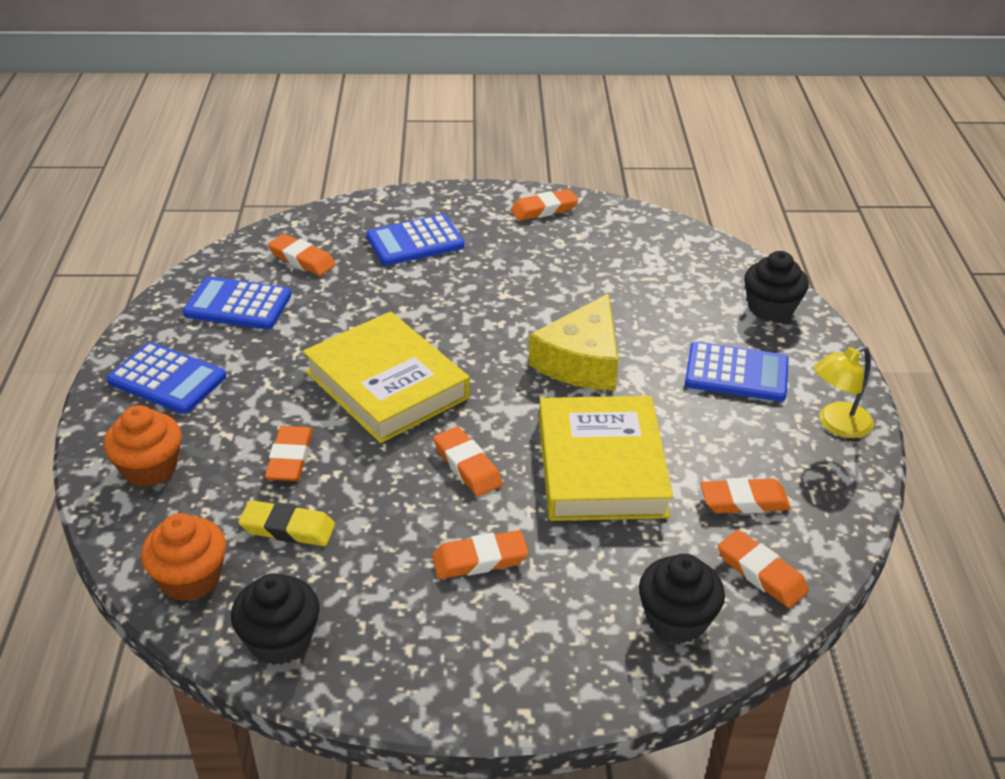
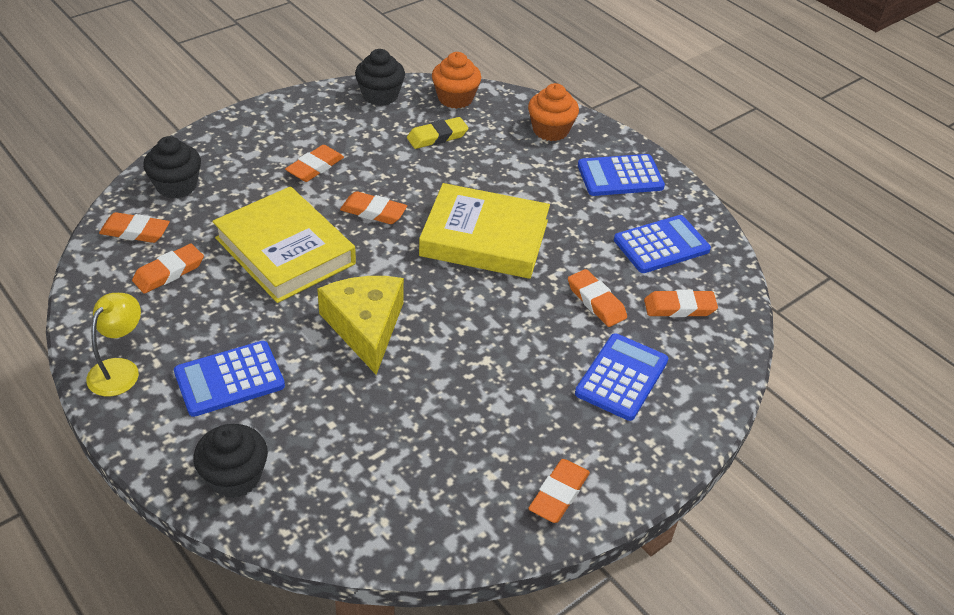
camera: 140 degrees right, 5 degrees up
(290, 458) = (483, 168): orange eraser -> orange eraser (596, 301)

---

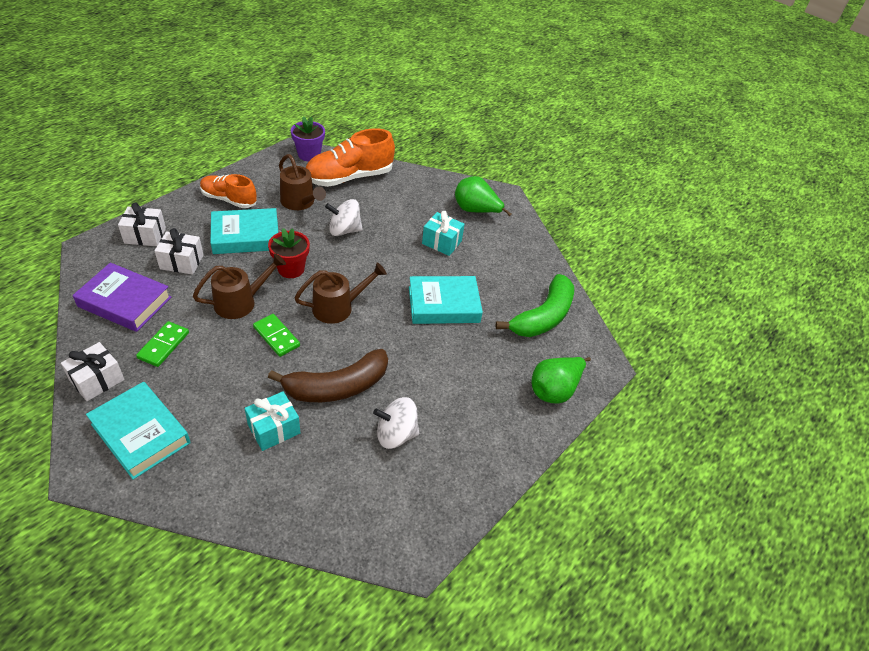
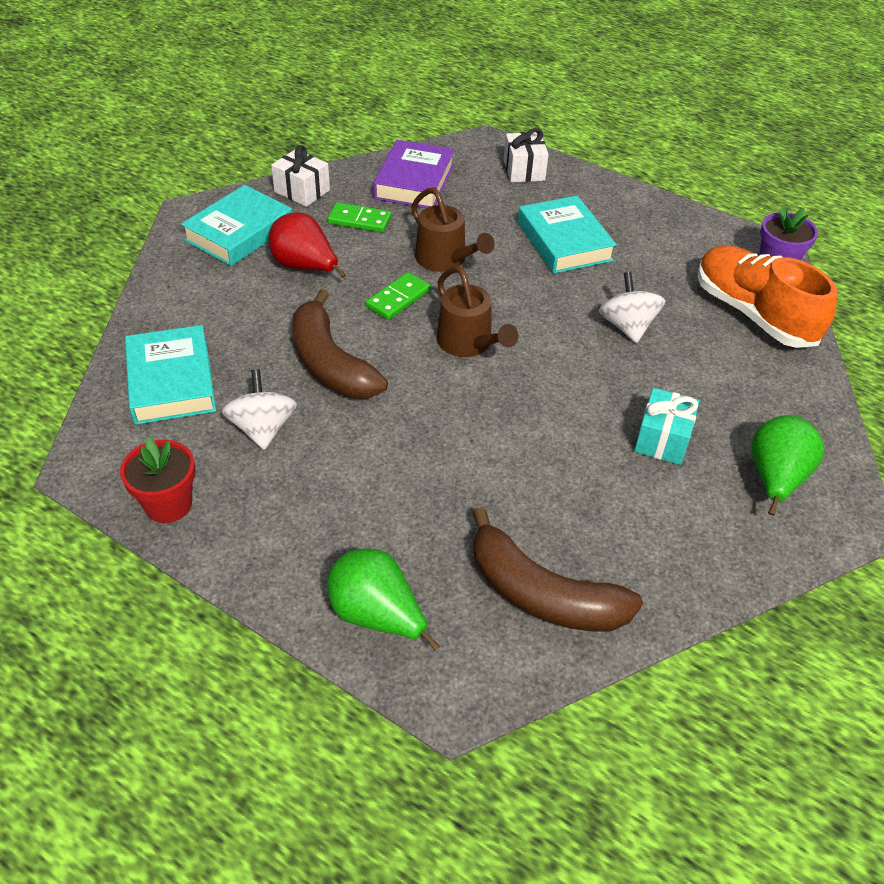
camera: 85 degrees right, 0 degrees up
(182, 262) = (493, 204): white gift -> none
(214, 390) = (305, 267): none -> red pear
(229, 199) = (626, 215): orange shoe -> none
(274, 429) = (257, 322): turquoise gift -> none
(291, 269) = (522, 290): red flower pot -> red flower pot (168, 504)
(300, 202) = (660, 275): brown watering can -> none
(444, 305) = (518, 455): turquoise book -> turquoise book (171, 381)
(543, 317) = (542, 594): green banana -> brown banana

--

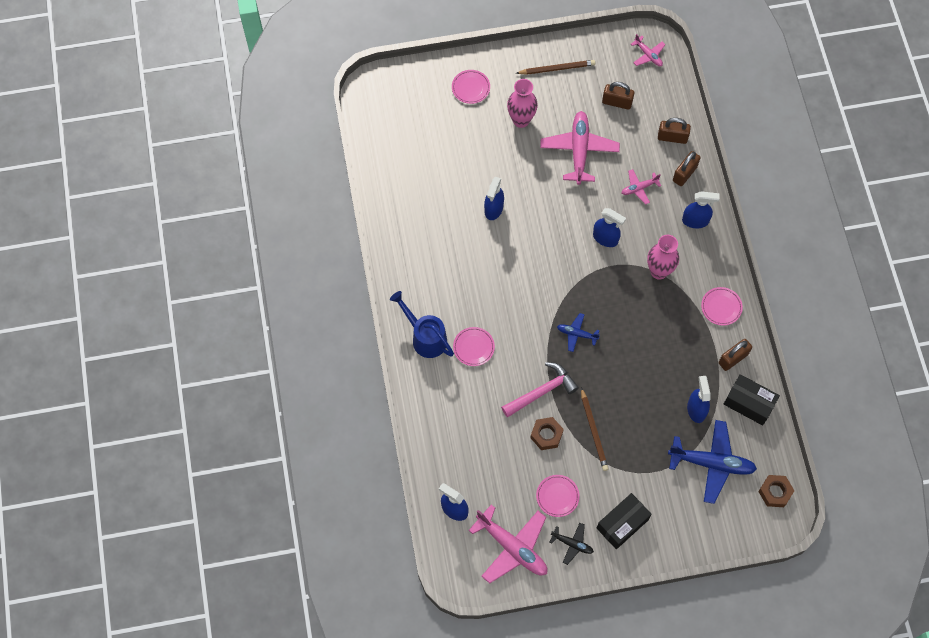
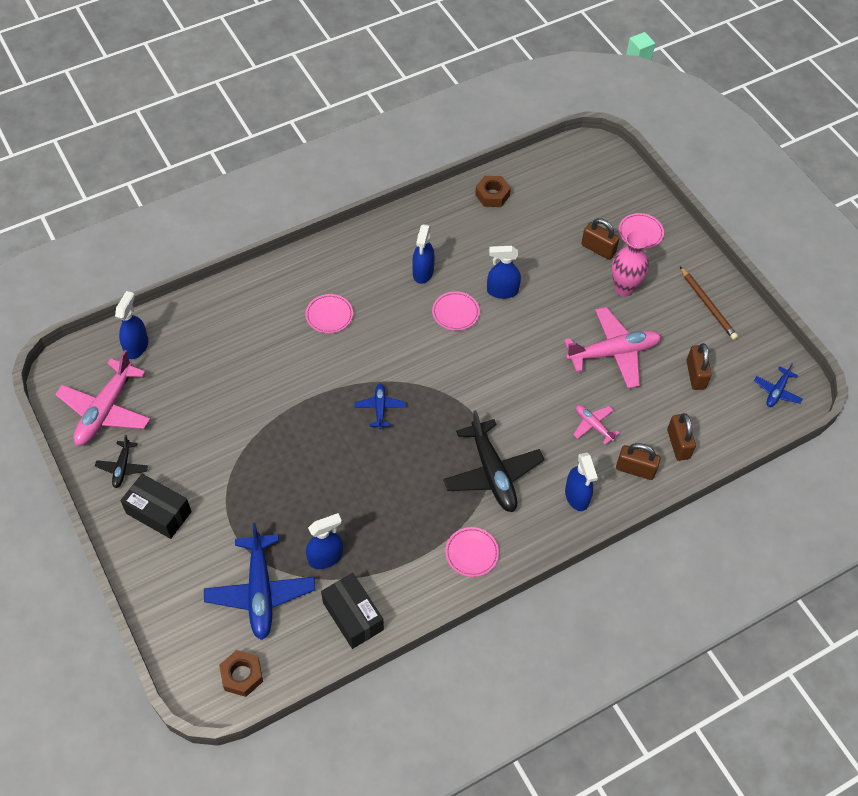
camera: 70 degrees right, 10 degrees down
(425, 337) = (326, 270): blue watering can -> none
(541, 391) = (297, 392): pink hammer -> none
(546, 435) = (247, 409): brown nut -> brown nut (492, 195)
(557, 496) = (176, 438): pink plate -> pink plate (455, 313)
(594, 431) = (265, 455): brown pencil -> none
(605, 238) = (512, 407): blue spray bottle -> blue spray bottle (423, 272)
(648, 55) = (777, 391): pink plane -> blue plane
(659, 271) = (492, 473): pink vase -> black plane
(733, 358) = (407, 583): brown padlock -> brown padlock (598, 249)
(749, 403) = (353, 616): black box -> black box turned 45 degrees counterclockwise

§ Task directions
Starting at the line above that contains "(557, 496) = (176, 438): pink", write out each line exactly until the line that contains "(749, 403) = (353, 616): black" has been written, and stop there.

§ Result below
(557, 496) = (176, 438): pink plate -> pink plate (455, 313)
(594, 431) = (265, 455): brown pencil -> none
(605, 238) = (512, 407): blue spray bottle -> blue spray bottle (423, 272)
(648, 55) = (777, 391): pink plane -> blue plane
(659, 271) = (492, 473): pink vase -> black plane
(733, 358) = (407, 583): brown padlock -> brown padlock (598, 249)
(749, 403) = (353, 616): black box -> black box turned 45 degrees counterclockwise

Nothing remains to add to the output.